Input data ->
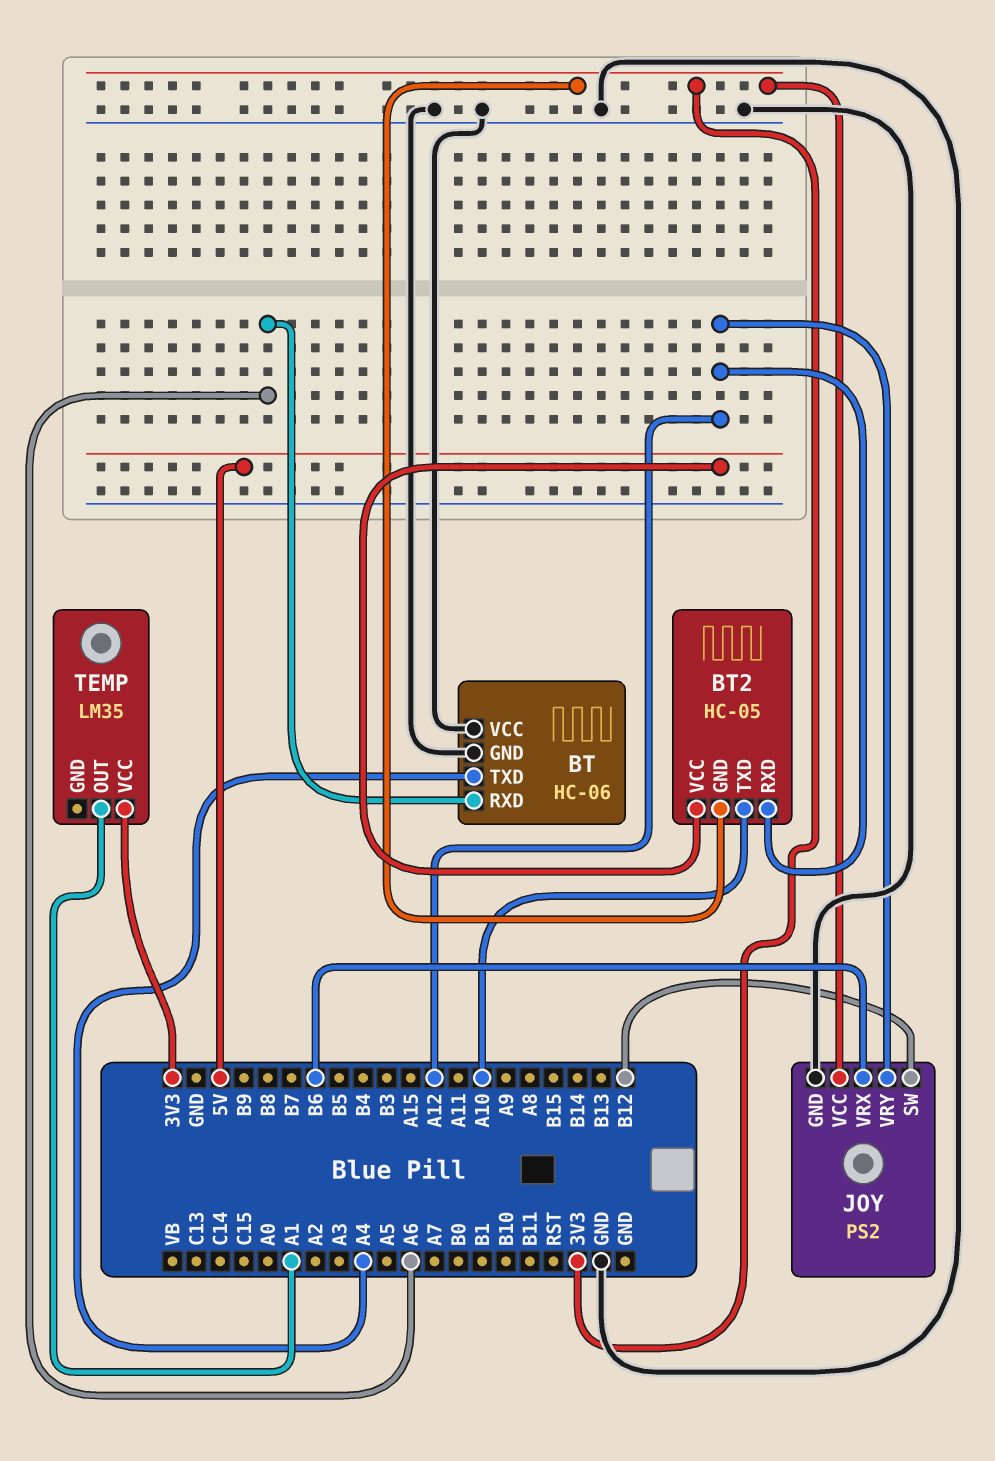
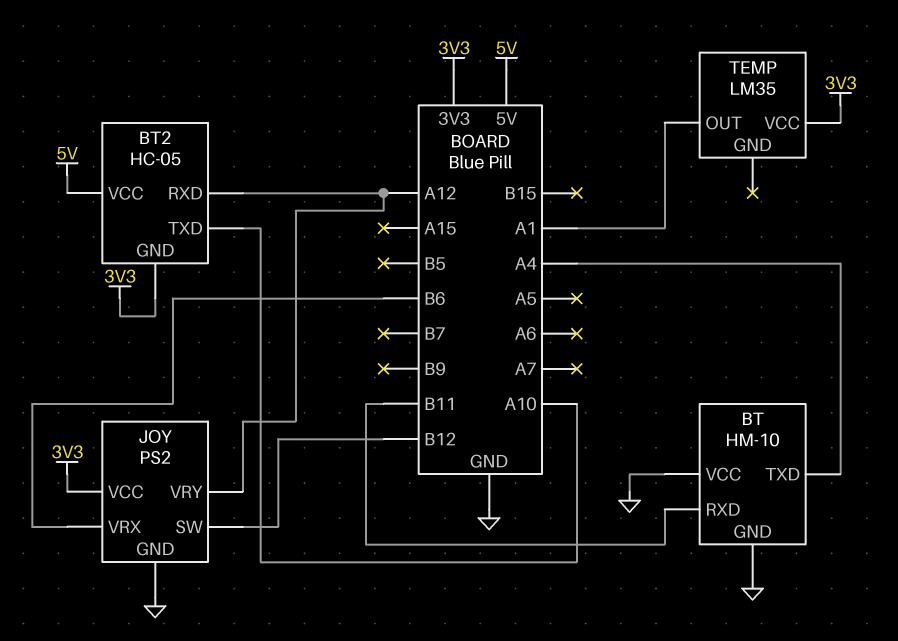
BT: HC-06 -> HM-10
BT pin RXD: A6 -> B11

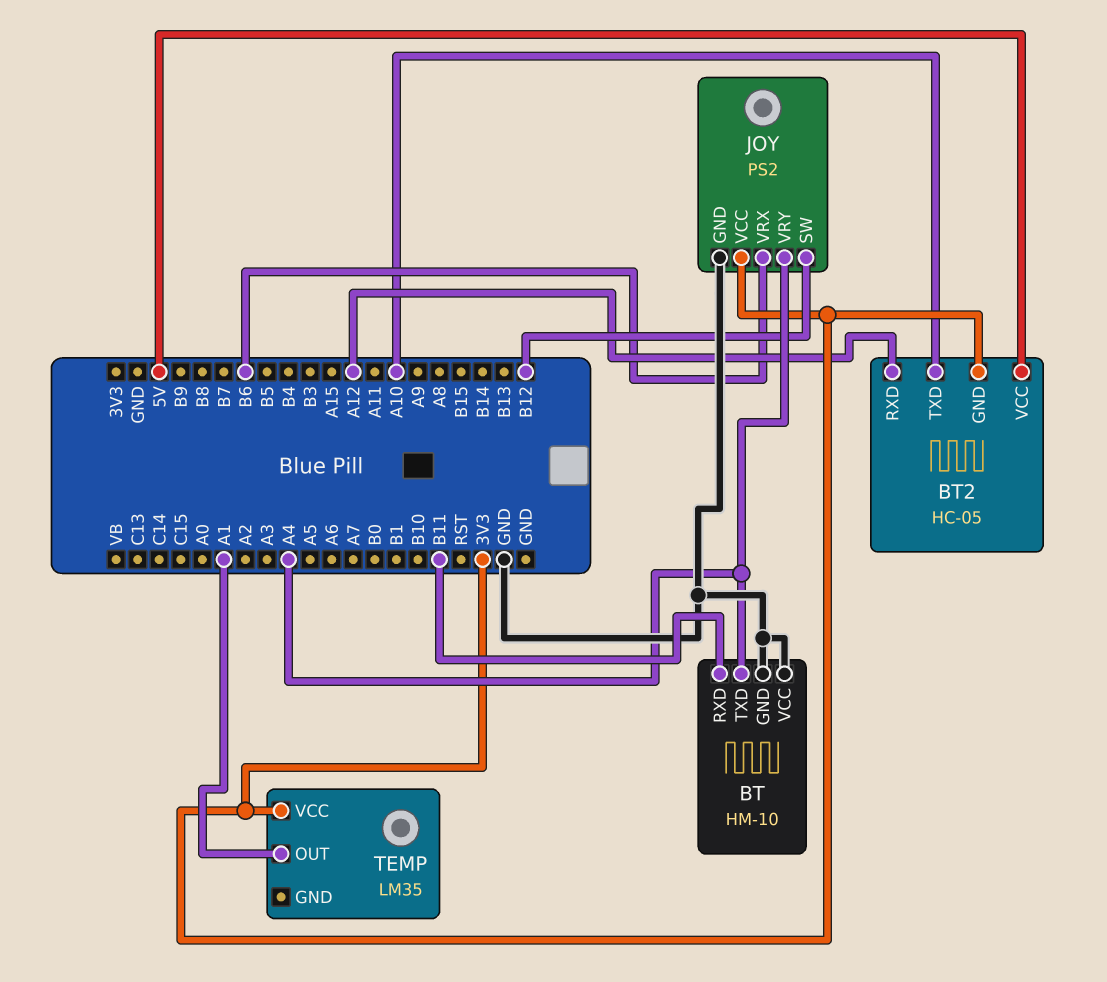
JOY pin VRY: A12 -> A4

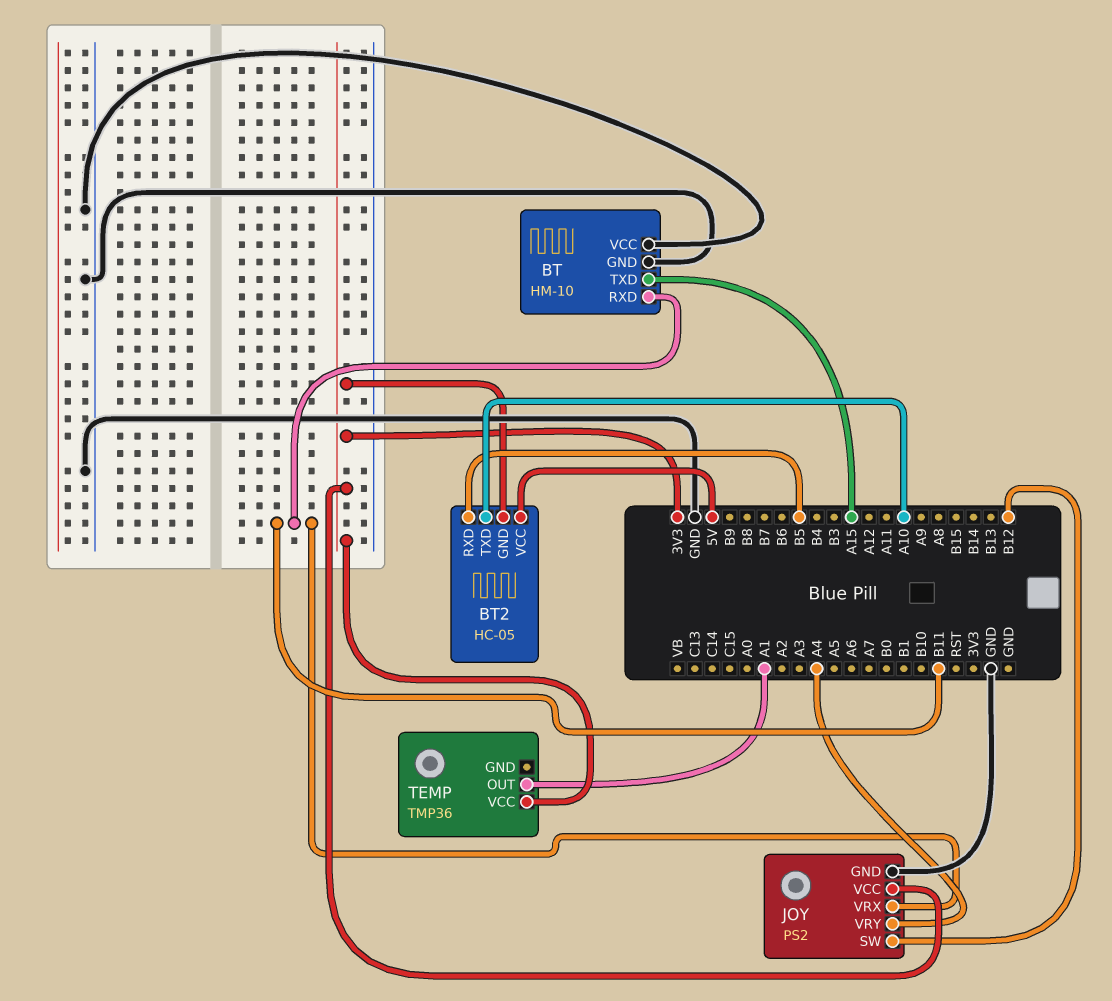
BT pin TXD: A4 -> A15
BT2 pin RXD: A12 -> B5
JOY pin VRX: B6 -> B11
TEMP: LM35 -> TMP36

Exercise details -> Repeat each record as given. No picture belongs in the copy.

Response ->
BT: HC-06 -> HM-10
BT pin RXD: A6 -> B11

JOY pin VRY: A12 -> A4

BT pin TXD: A4 -> A15
BT2 pin RXD: A12 -> B5
JOY pin VRX: B6 -> B11
TEMP: LM35 -> TMP36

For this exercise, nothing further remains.